> _Recorded data_:

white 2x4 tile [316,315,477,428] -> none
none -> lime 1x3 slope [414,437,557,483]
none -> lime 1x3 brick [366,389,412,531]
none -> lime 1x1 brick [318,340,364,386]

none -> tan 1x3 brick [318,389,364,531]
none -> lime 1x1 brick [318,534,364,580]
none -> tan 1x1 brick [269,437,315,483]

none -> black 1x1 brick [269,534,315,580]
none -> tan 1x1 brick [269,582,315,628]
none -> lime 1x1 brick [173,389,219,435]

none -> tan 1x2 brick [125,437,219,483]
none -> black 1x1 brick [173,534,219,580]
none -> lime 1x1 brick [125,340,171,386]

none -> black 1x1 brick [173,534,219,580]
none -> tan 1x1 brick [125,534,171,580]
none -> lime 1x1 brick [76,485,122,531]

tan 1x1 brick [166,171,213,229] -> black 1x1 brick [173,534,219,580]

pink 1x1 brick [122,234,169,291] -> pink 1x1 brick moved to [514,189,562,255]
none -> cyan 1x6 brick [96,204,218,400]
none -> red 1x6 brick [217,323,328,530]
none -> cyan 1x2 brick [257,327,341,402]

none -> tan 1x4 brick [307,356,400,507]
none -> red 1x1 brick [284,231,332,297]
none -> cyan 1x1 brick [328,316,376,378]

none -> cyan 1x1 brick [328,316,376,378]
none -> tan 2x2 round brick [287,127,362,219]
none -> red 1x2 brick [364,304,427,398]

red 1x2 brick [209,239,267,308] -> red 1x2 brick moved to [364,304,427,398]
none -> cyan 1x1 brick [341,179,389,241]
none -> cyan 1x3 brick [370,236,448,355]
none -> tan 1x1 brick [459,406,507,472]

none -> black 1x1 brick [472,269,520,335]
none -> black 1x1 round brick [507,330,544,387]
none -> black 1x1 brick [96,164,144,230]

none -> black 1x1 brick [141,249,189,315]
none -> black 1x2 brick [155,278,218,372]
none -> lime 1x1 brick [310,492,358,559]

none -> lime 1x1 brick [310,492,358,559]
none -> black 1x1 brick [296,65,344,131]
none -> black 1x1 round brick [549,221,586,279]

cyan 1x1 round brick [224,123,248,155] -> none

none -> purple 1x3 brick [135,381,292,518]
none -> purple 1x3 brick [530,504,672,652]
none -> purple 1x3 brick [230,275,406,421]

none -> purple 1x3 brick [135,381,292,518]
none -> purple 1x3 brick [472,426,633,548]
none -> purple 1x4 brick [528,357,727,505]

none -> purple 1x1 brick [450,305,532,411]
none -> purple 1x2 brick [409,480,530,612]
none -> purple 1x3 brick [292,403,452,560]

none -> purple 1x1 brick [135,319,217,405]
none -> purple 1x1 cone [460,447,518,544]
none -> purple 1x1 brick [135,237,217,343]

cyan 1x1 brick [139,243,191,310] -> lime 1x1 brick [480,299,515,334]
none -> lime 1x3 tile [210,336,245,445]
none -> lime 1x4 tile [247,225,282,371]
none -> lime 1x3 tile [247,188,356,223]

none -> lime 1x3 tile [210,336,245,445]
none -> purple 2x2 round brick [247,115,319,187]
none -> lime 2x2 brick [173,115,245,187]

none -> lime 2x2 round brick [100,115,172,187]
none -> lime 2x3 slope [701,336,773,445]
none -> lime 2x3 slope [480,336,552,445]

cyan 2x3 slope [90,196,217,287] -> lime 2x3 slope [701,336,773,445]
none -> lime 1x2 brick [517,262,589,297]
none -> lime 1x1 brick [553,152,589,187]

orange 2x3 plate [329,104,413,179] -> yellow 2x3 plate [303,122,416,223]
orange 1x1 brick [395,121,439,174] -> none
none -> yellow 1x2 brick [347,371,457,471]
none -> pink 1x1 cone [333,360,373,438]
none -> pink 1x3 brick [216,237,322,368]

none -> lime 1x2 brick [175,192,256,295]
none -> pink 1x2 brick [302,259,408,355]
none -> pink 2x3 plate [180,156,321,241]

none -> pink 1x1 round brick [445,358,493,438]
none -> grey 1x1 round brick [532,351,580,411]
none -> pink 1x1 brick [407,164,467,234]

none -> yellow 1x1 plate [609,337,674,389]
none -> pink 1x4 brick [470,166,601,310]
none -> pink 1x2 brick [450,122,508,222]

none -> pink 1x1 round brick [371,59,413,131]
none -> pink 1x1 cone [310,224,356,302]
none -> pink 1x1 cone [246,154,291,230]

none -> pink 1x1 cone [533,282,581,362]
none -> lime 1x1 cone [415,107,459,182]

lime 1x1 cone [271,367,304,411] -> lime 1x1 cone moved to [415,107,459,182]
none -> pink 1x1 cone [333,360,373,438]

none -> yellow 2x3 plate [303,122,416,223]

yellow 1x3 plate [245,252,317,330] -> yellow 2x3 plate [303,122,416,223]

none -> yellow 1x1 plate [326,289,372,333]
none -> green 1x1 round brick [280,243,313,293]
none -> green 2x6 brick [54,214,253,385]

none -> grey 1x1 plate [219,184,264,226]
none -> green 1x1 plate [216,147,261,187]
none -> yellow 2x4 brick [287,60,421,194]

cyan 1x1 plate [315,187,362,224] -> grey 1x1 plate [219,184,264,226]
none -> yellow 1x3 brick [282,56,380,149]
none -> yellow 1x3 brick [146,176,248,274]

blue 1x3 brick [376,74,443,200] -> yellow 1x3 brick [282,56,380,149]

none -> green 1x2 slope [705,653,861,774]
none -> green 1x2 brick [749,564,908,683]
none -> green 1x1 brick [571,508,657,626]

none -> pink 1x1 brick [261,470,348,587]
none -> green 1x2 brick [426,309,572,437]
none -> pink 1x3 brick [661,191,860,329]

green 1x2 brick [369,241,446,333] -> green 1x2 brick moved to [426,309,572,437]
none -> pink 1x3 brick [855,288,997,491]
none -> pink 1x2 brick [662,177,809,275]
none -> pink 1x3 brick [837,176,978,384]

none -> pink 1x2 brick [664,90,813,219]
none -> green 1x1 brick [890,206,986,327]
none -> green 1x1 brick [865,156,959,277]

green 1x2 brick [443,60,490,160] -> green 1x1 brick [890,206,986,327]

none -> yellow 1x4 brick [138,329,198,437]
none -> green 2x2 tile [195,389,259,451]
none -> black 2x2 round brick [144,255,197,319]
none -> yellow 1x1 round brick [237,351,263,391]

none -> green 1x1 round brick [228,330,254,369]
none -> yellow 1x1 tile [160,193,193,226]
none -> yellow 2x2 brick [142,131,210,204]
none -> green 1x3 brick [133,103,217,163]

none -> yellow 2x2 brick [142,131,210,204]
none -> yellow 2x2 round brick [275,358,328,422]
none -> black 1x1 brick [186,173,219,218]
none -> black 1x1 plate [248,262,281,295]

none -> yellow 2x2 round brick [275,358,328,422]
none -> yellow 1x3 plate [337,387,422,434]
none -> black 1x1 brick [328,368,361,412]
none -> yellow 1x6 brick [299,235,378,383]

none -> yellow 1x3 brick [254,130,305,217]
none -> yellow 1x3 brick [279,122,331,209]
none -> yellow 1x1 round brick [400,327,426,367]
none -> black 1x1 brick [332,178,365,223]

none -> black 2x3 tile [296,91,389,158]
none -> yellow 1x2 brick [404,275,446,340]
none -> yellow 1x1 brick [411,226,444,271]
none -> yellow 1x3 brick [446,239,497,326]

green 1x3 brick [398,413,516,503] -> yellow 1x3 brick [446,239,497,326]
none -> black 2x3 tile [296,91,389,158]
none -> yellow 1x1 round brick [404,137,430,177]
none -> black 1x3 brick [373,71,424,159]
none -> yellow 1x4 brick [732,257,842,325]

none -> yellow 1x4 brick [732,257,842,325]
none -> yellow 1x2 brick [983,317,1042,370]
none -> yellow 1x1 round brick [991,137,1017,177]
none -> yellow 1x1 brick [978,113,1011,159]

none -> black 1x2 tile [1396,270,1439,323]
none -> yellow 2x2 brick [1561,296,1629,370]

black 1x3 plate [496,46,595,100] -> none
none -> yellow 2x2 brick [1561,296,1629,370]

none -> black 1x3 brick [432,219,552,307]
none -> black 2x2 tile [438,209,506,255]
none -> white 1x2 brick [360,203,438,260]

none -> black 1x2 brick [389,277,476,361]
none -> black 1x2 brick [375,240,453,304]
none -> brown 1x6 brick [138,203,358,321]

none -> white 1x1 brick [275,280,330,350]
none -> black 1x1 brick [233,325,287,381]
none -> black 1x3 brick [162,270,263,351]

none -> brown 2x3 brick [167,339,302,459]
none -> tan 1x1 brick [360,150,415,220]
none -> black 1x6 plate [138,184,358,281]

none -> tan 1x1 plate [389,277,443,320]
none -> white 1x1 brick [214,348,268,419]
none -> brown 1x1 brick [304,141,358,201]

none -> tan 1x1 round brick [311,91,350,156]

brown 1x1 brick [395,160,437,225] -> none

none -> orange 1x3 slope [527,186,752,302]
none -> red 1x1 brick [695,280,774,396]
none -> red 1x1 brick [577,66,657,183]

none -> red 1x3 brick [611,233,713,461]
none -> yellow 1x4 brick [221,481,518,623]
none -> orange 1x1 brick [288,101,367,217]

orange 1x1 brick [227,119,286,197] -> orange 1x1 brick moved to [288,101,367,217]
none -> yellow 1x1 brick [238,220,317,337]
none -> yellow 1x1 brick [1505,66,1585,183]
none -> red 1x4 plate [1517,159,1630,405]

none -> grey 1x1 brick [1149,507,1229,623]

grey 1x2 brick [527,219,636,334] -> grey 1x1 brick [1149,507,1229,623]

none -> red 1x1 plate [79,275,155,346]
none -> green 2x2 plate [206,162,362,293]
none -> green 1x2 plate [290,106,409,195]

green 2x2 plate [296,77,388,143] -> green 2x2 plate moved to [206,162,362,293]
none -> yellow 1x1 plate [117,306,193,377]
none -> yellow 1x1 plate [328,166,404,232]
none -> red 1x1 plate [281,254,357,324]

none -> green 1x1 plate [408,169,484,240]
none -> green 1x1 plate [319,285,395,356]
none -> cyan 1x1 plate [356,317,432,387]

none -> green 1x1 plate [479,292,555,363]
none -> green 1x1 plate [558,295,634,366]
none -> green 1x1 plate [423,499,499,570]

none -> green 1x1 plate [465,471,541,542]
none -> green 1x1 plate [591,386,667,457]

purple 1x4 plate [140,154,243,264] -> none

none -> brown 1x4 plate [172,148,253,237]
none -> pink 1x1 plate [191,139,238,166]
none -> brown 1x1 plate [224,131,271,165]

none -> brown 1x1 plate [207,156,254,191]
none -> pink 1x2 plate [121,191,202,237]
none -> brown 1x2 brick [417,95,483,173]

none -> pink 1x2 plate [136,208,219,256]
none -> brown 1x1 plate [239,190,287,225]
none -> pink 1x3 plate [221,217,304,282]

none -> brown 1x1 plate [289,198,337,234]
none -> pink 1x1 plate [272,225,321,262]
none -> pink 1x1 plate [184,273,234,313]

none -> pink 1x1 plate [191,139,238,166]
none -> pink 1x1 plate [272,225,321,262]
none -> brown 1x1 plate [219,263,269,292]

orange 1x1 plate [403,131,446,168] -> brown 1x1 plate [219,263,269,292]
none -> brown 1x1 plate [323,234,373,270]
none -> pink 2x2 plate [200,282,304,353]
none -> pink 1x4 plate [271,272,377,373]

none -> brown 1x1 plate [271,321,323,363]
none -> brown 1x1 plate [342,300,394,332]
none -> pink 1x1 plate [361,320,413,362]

> _Work instructions_: The expected output is exactly the lines of the listing above between the line holding "blue 1x3 brick" and the line holding "green 1x2 brick [369,241,446,333]", inclusive.

> _Problem solution_:
blue 1x3 brick [376,74,443,200] -> yellow 1x3 brick [282,56,380,149]

none -> green 1x2 slope [705,653,861,774]
none -> green 1x2 brick [749,564,908,683]
none -> green 1x1 brick [571,508,657,626]

none -> pink 1x1 brick [261,470,348,587]
none -> green 1x2 brick [426,309,572,437]
none -> pink 1x3 brick [661,191,860,329]

green 1x2 brick [369,241,446,333] -> green 1x2 brick moved to [426,309,572,437]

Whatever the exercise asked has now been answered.